### Dataset content:
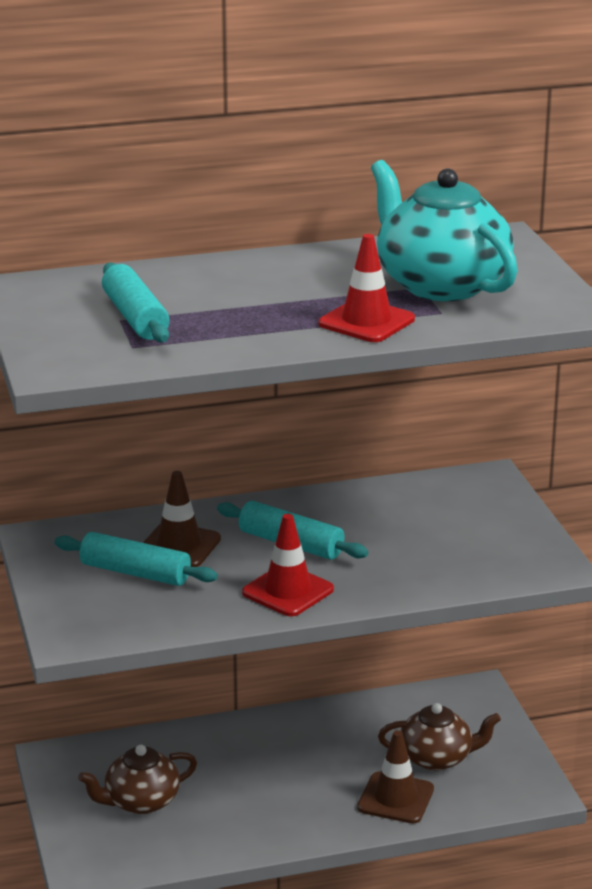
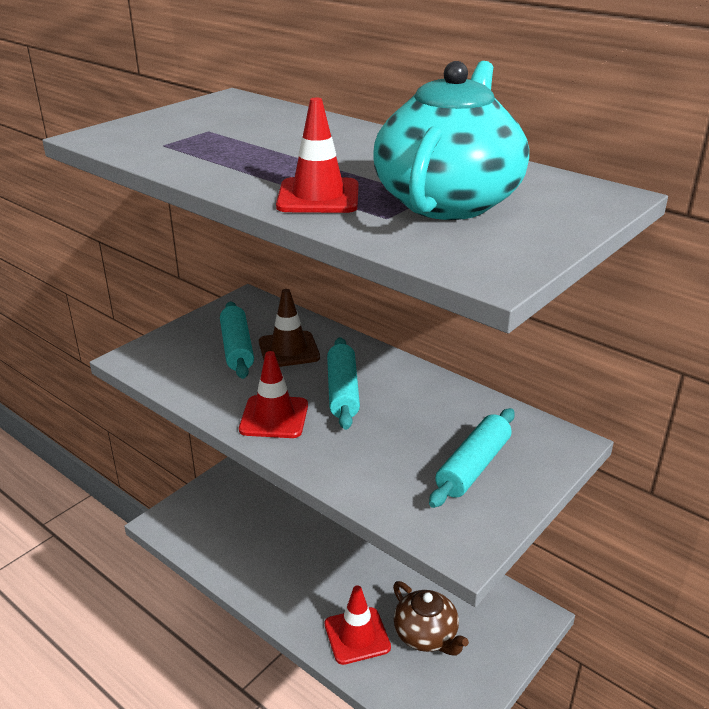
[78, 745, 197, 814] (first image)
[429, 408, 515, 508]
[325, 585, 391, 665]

### Exercise goal:
Please give back the data above word for word, with no pictures included.

### Written answer:
[78, 745, 197, 814] (first image)
[429, 408, 515, 508]
[325, 585, 391, 665]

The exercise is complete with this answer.